Return all of the entries below, word for word. Omit each picture.

Coordinate-based object records
────

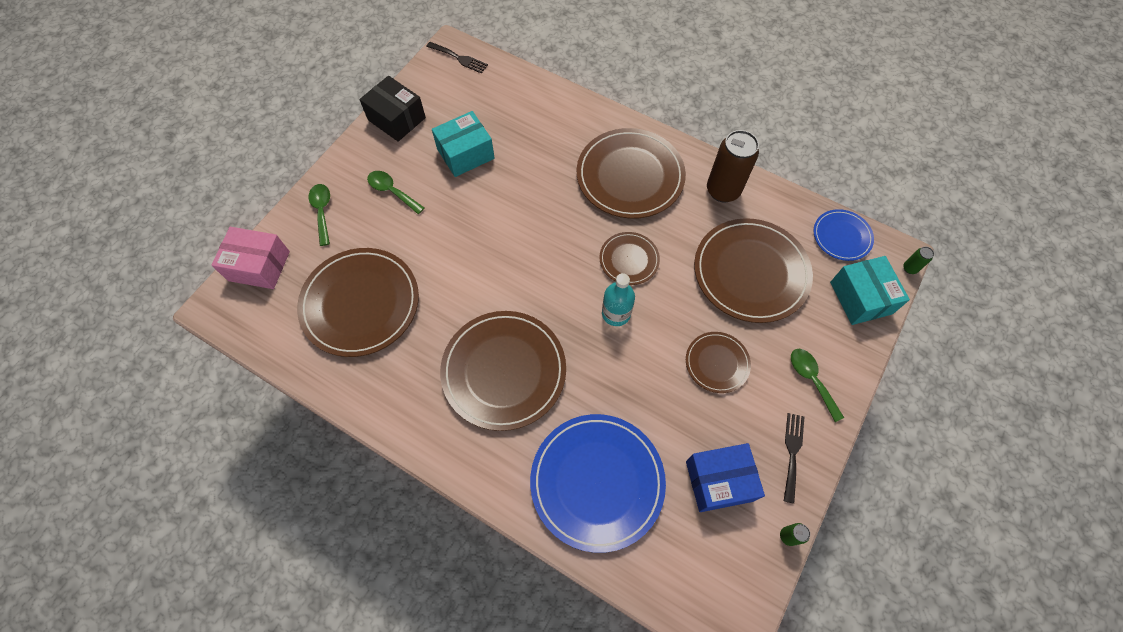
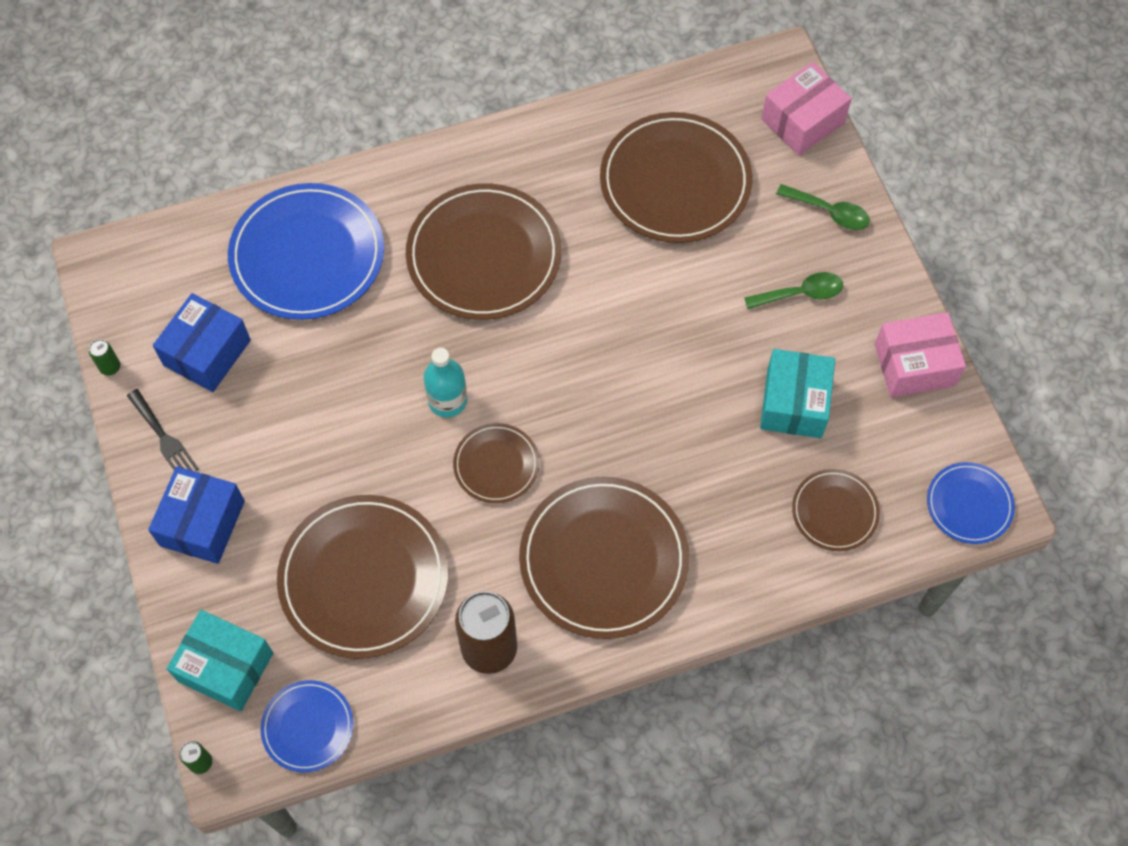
camera: 130 degrees right, 0 degrees up
(396, 119) = (914, 365): black box -> pink box
(459, 58) = (969, 504): black fork -> blue plate
(717, 363) = (306, 450): brown plate -> brown plate (834, 511)
(811, 380) = (202, 523): green spoon -> blue box

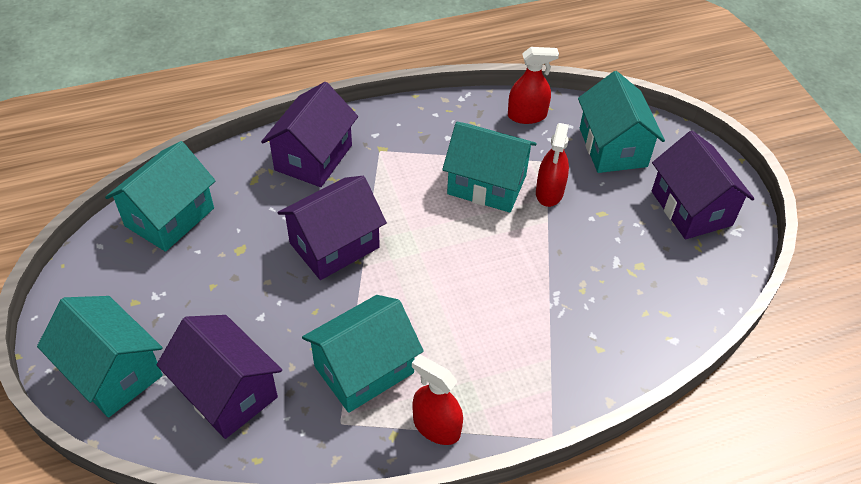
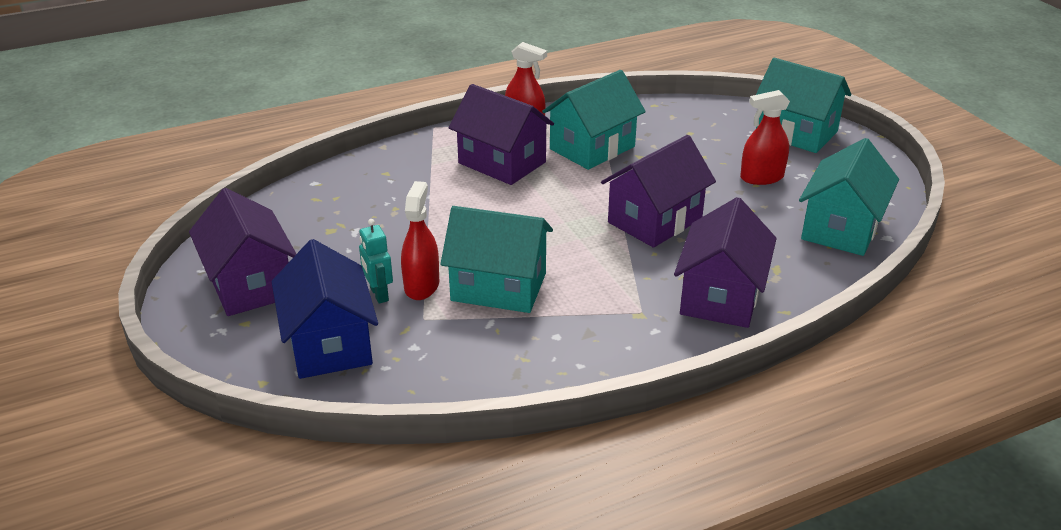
camera: 175 degrees right, 15 degrees down
(227, 392) = (697, 130): purple house -> purple house (502, 162)
(527, 115) = (447, 375): red spray bottle -> red spray bottle (761, 177)
(583, 187) = (378, 294): none -> turquoise robot
(612, 147) = (330, 344): turquoise house -> blue house

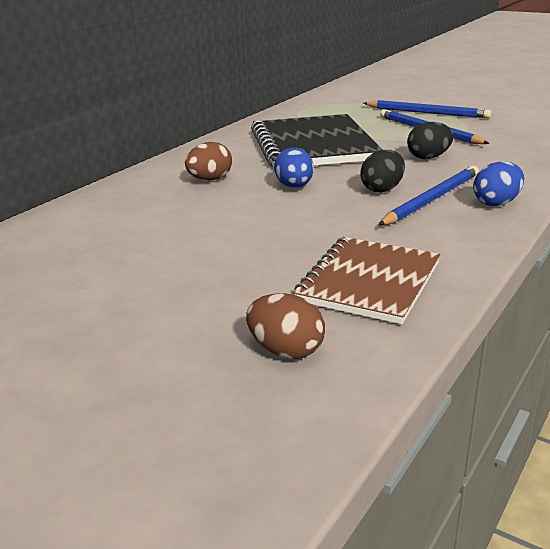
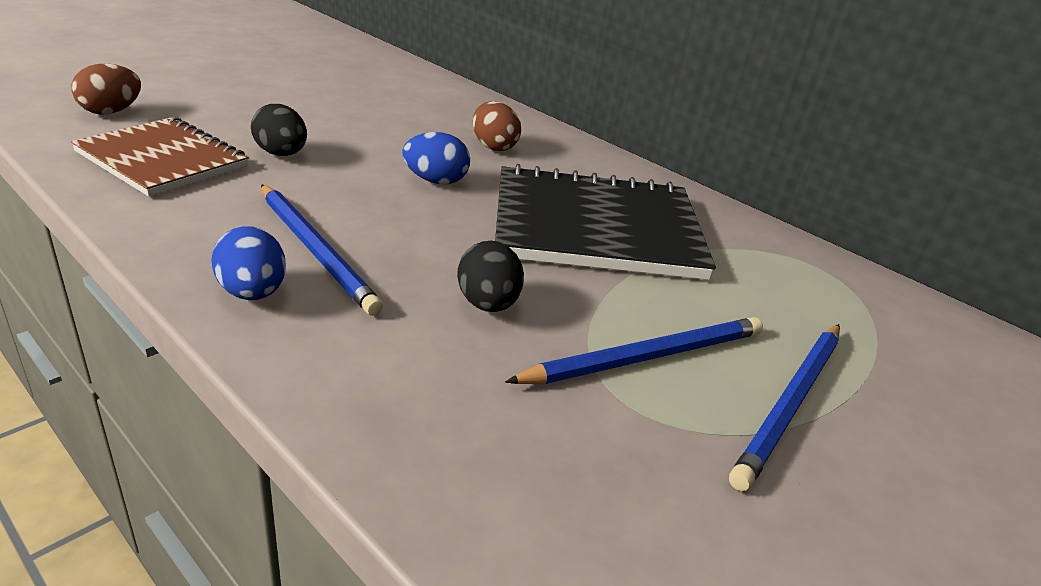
camera: 95 degrees right, 5 degrees up
(382, 189) = (382, 228): black egg -> black egg (281, 154)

────

**Task response**.
camera: 130 degrees right, 0 degrees up
(396, 119) = (914, 365): black box -> pink box
(459, 58) = (969, 504): black fork -> blue plate
(717, 363) = (306, 450): brown plate -> brown plate (834, 511)
(811, 380) = (202, 523): green spoon -> blue box

camera: 175 degrees right, 15 degrees down
(227, 392) = (697, 130): purple house -> purple house (502, 162)
(527, 115) = (447, 375): red spray bottle -> red spray bottle (761, 177)
(583, 187) = (378, 294): none -> turquoise robot
(612, 147) = (330, 344): turquoise house -> blue house

camera: 95 degrees right, 5 degrees up
(382, 189) = (382, 228): black egg -> black egg (281, 154)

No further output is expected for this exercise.